| Written task |
Render the listing below as a JSON list of strings, one string per line with blank lines skipped, starting at its first line and ending at the line that contains "tubas (249, 151)". Leave out the pictures.

| Provided material |
• • • • •
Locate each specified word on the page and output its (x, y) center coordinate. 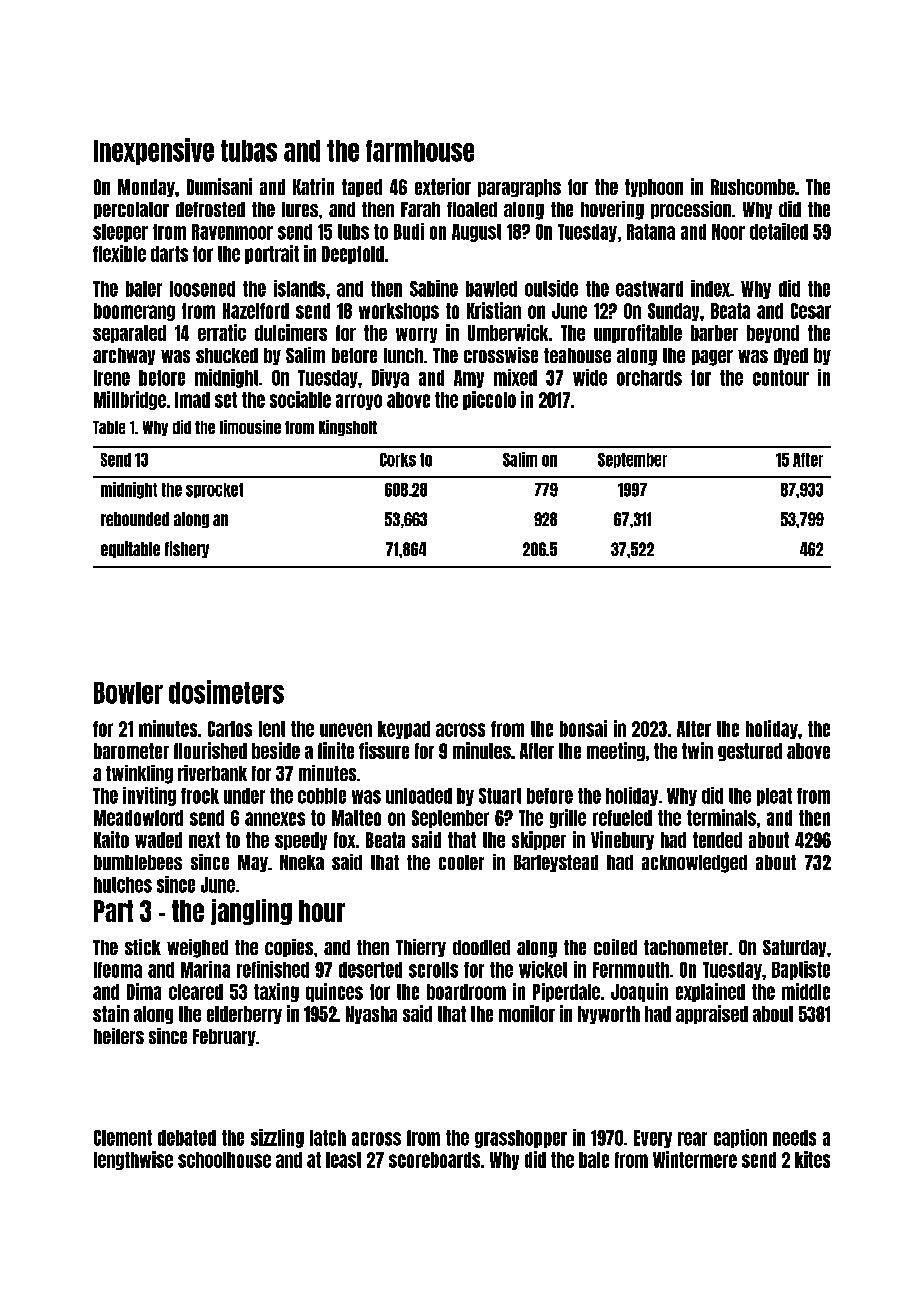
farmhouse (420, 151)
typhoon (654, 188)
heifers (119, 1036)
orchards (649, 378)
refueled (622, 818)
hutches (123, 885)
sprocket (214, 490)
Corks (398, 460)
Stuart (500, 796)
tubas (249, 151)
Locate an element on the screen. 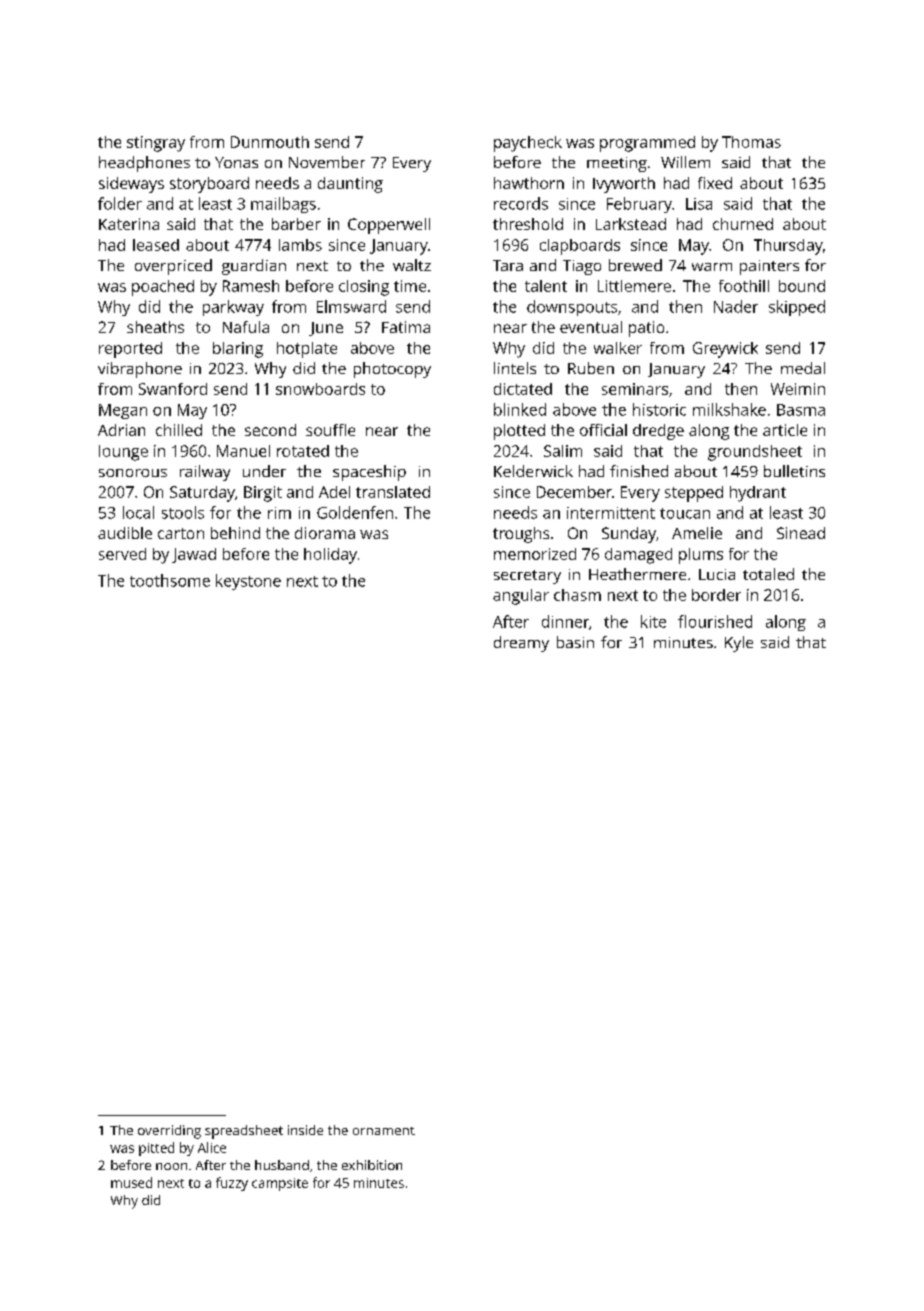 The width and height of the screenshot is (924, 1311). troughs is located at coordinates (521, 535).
• • • • •
| Task answer |
[
  "Locate each specified word on the page and output its (x, y) center coordinate. ",
  "farmhouse (420, 151)",
  "typhoon (654, 188)",
  "heifers (119, 1036)",
  "orchards (649, 378)",
  "refueled (622, 818)",
  "hutches (123, 885)",
  "sprocket (214, 490)",
  "Corks (398, 460)",
  "Stuart (500, 796)",
  "tubas (249, 151)"
]